* Data records

※

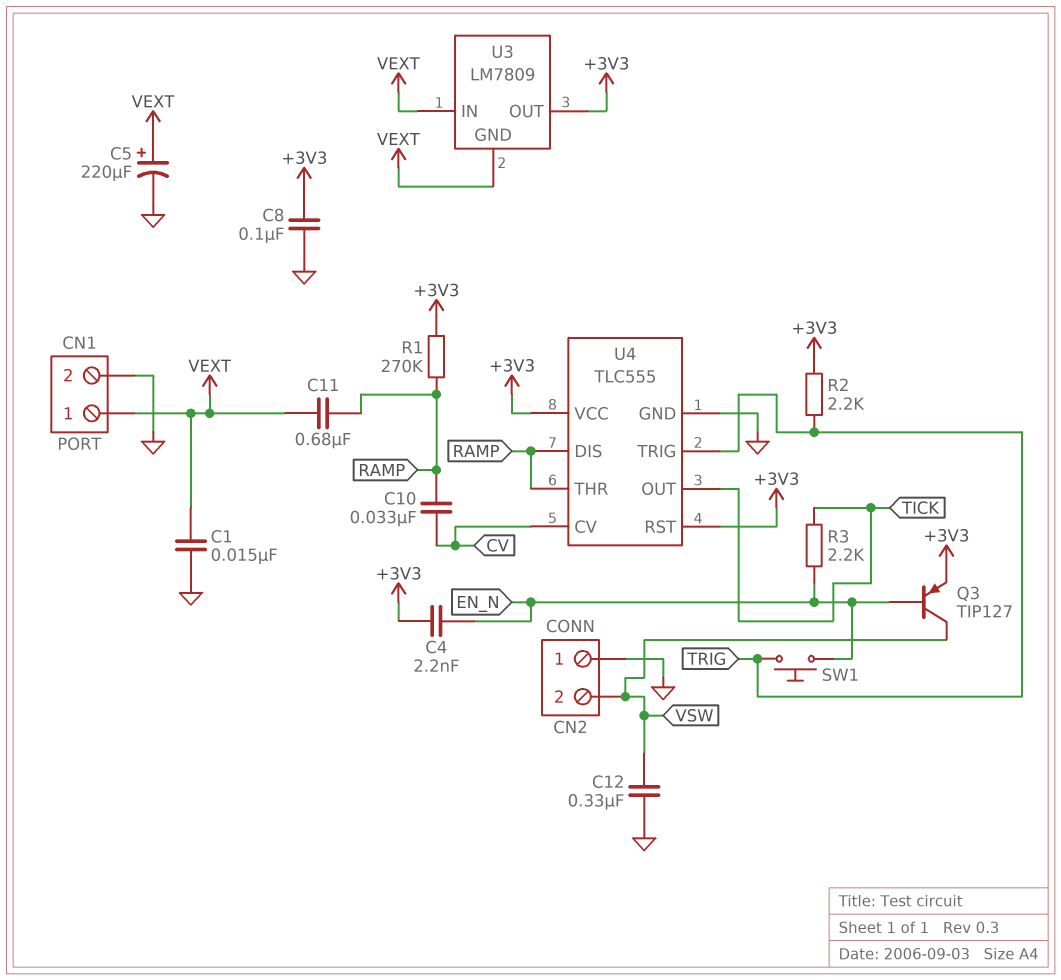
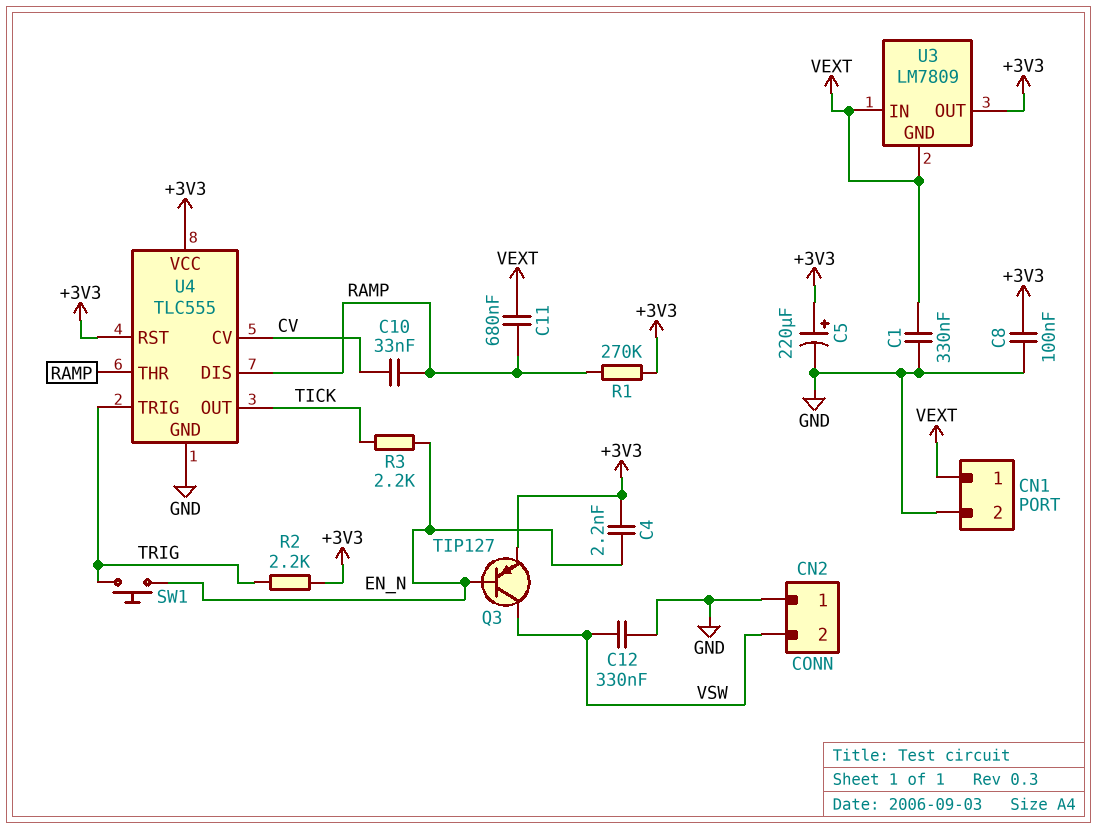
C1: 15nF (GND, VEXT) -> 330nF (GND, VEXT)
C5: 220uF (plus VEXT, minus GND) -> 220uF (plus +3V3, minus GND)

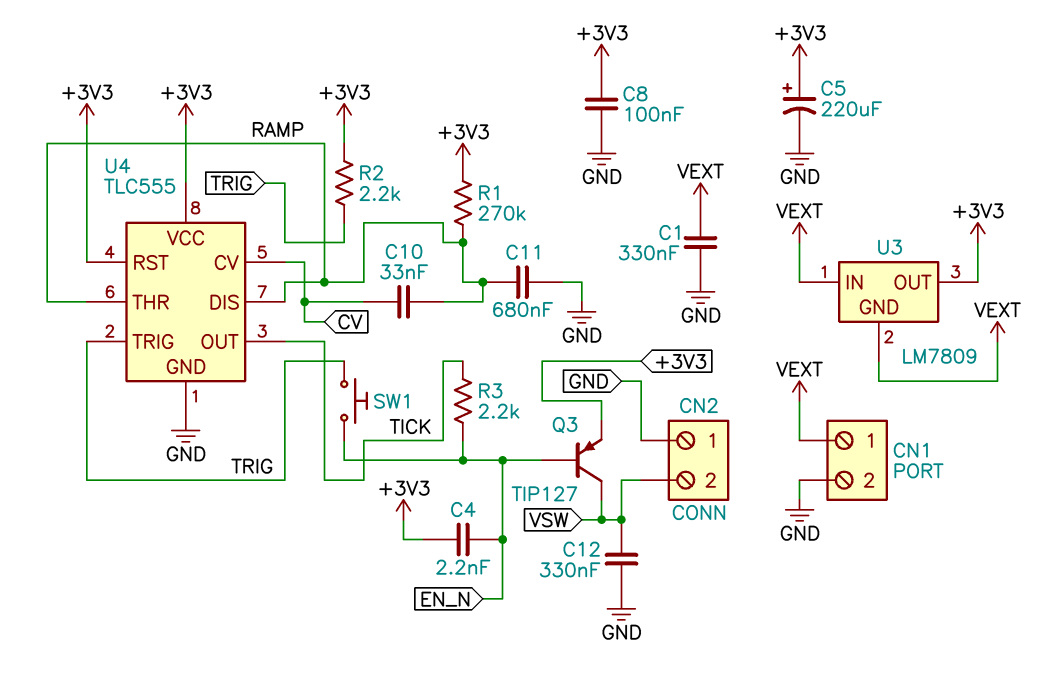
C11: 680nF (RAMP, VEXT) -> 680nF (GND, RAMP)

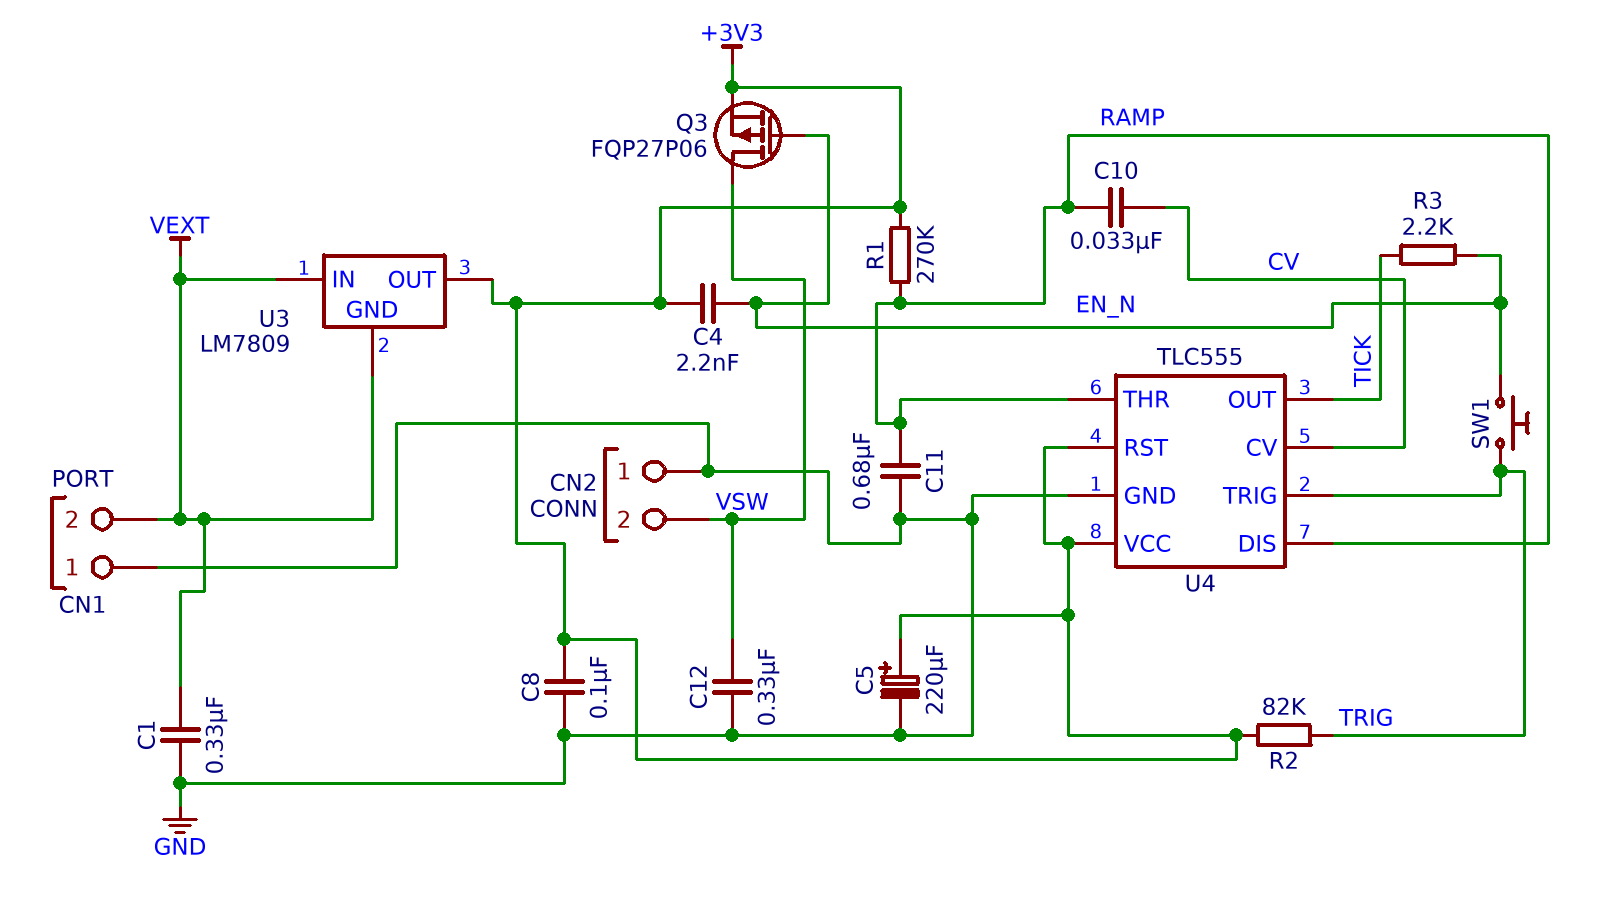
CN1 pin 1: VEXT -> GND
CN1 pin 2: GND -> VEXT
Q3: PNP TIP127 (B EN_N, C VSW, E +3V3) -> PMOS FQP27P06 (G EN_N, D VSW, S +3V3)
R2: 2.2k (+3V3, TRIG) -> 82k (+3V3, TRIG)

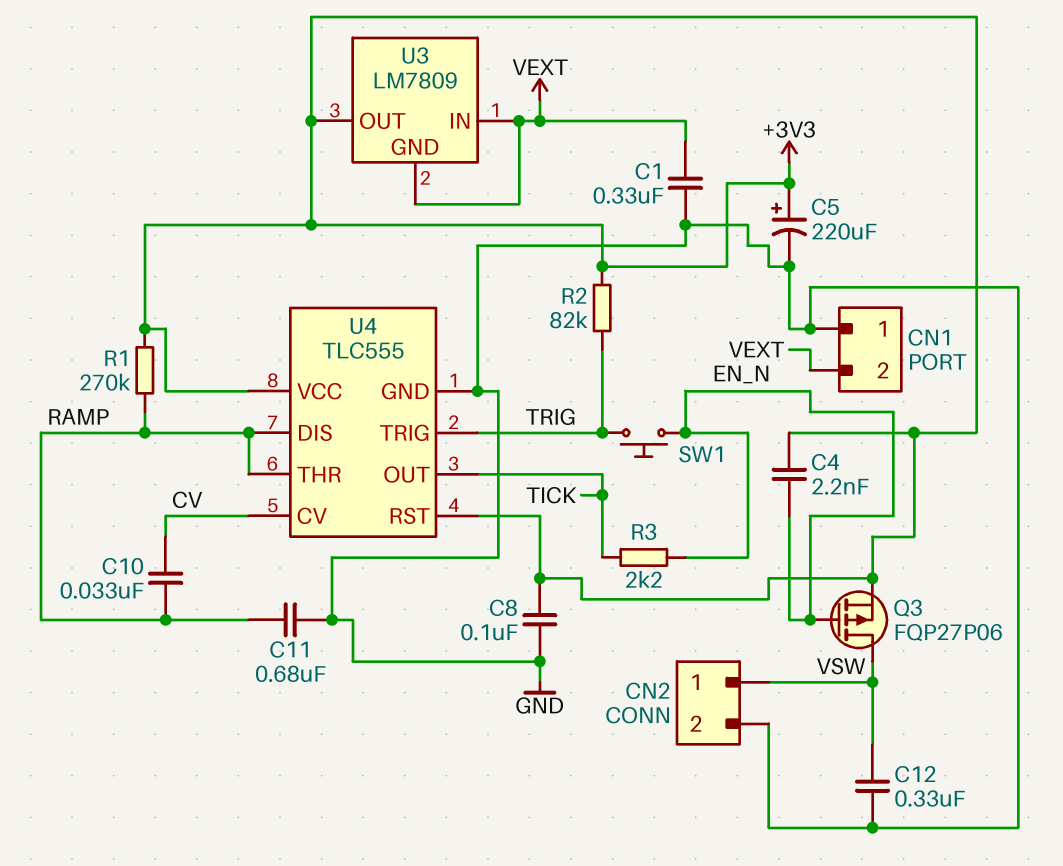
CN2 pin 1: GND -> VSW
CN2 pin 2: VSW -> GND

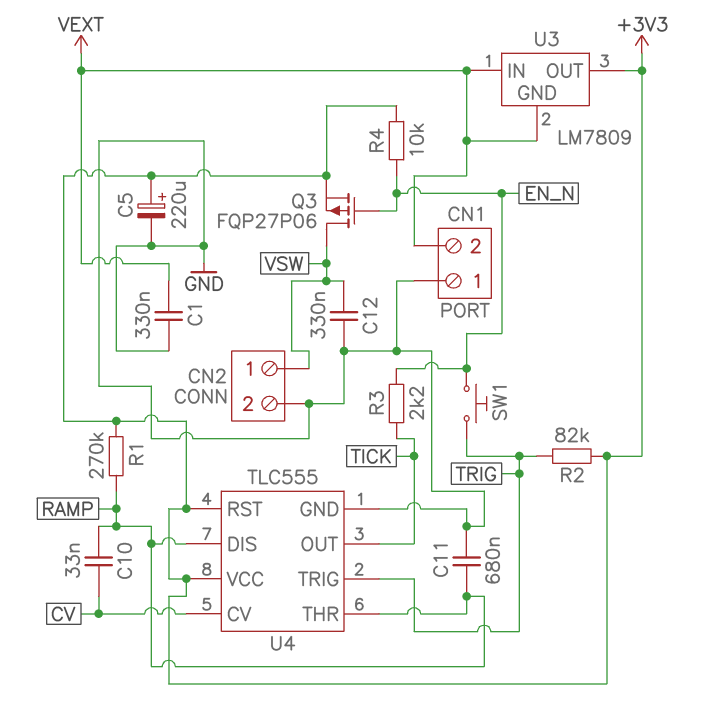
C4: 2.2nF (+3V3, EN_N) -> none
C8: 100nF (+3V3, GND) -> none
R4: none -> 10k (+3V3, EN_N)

※

* WORK TO COMPLETE
Find the string "none" in the entries above. Copy each line where it occurs.

* YOUR RESPONSE
C4: 2.2nF (+3V3, EN_N) -> none
C8: 100nF (+3V3, GND) -> none
R4: none -> 10k (+3V3, EN_N)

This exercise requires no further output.